* _TASK TO CARRY OUT_: Your answer is a copy of every line in the records where "moved" appears.

* _MATERIAL FOR THIS EXERCISE_:
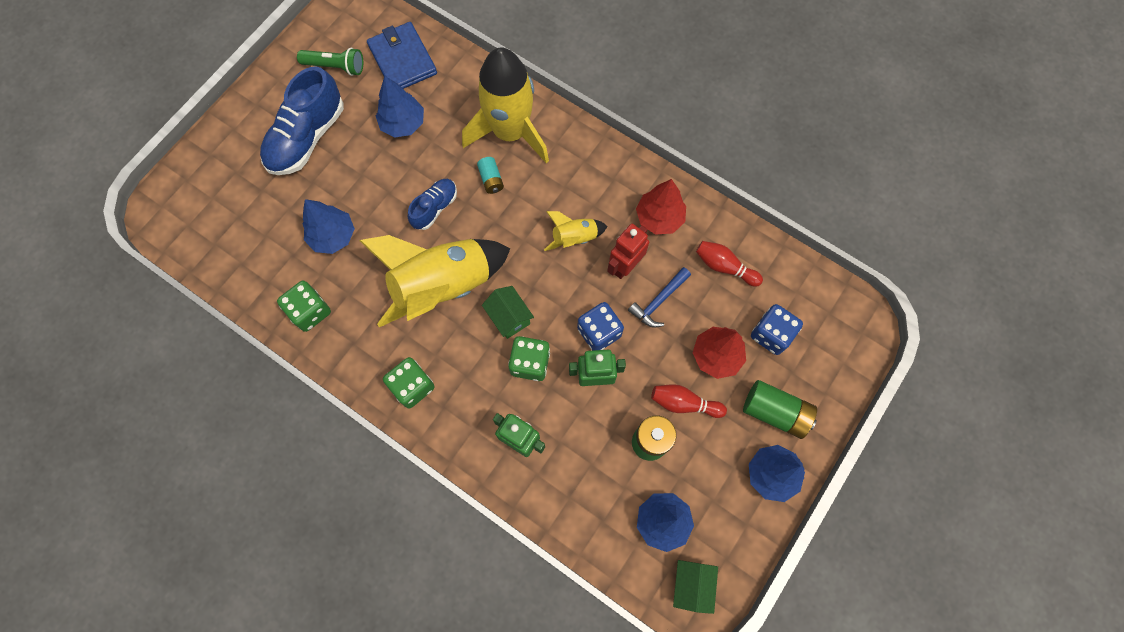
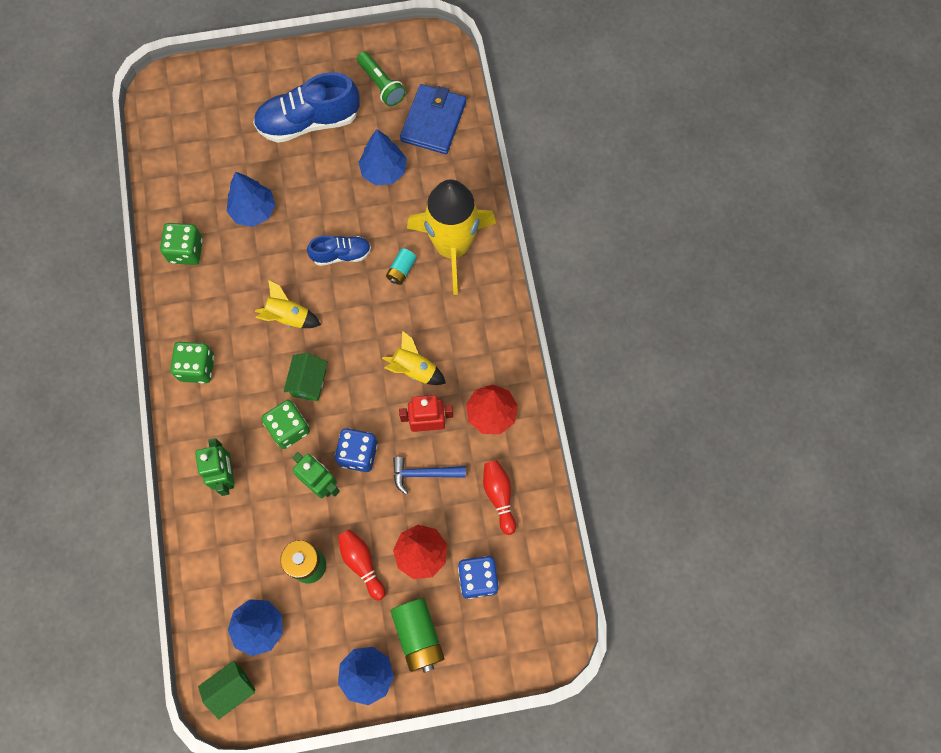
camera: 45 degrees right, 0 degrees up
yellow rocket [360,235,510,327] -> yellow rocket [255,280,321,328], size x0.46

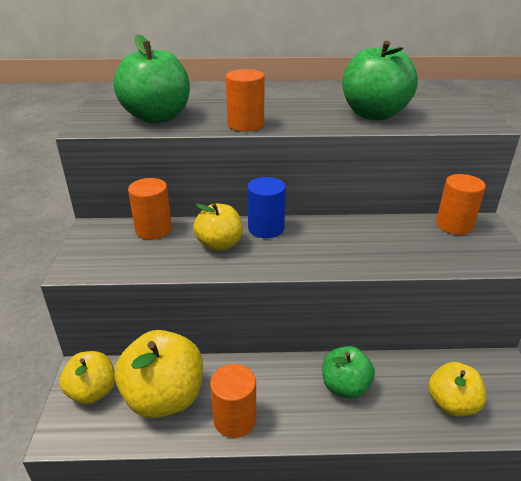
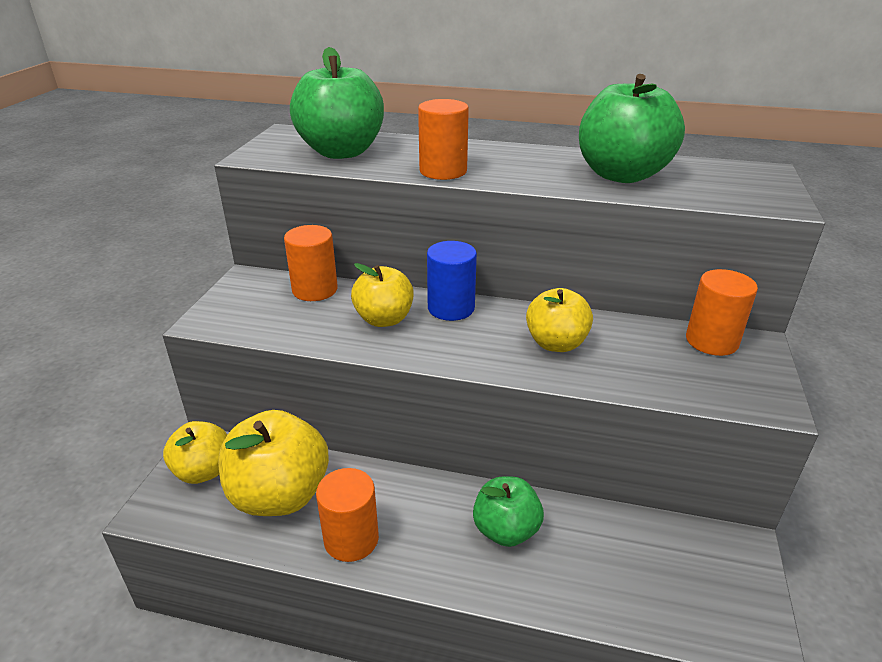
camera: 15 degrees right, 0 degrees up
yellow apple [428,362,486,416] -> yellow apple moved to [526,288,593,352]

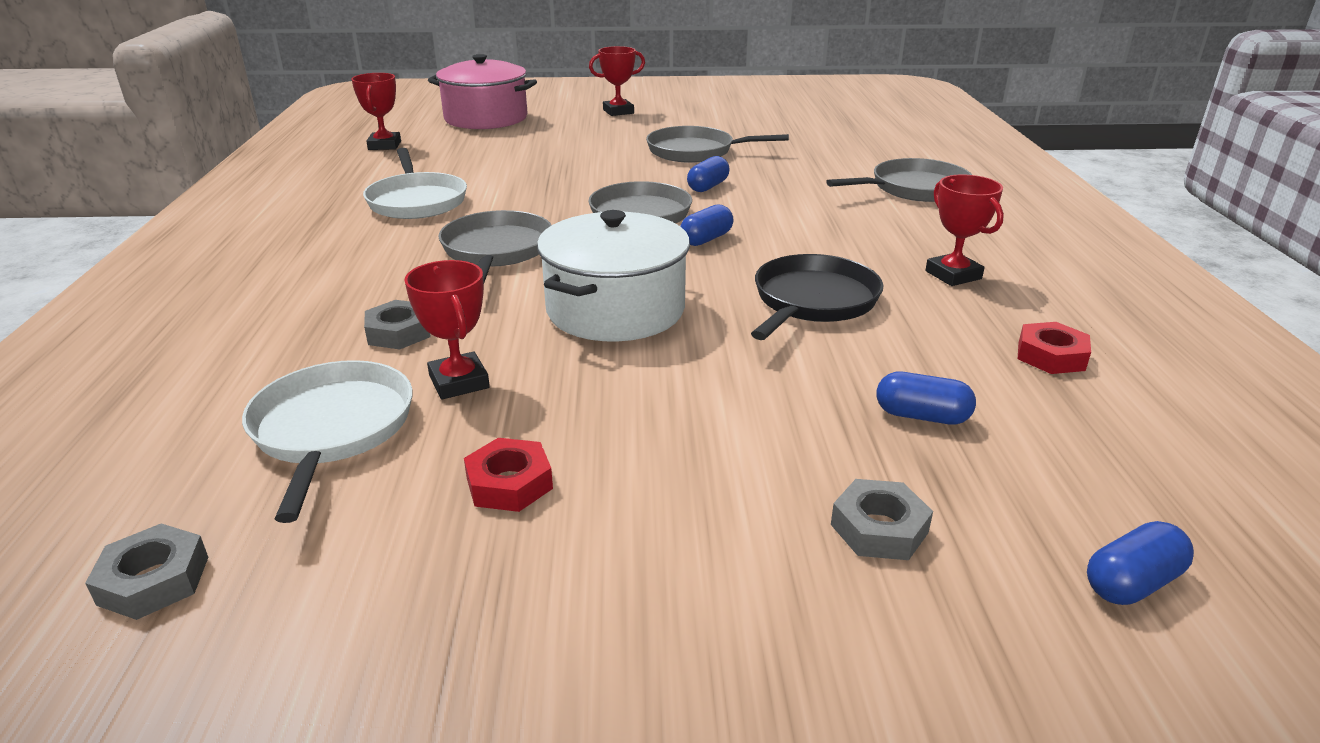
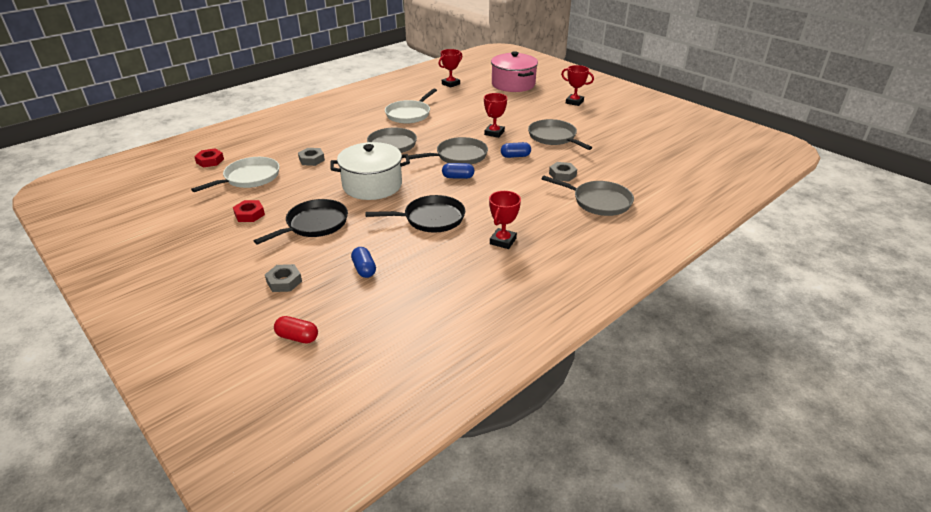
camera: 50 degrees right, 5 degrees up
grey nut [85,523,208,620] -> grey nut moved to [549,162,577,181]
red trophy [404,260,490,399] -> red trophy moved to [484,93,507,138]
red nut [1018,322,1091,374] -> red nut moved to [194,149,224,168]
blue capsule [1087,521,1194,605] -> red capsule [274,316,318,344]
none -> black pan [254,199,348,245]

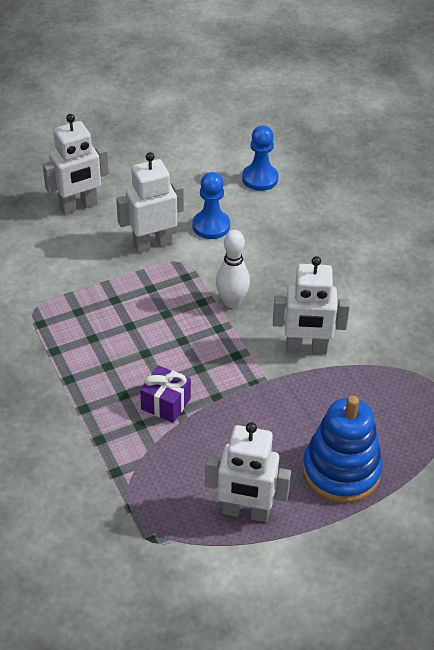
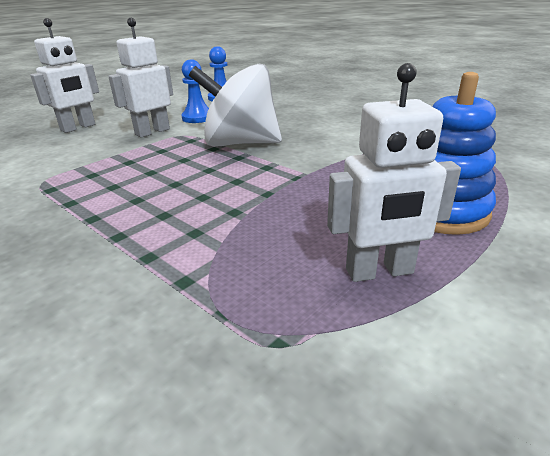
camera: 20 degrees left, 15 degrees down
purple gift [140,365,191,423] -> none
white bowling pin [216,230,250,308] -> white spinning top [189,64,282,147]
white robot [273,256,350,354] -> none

* _TASK RESPONSE_:
yellow apple [428,362,486,416] -> yellow apple moved to [526,288,593,352]
grey nut [85,523,208,620] -> grey nut moved to [549,162,577,181]
red trophy [404,260,490,399] -> red trophy moved to [484,93,507,138]
red nut [1018,322,1091,374] -> red nut moved to [194,149,224,168]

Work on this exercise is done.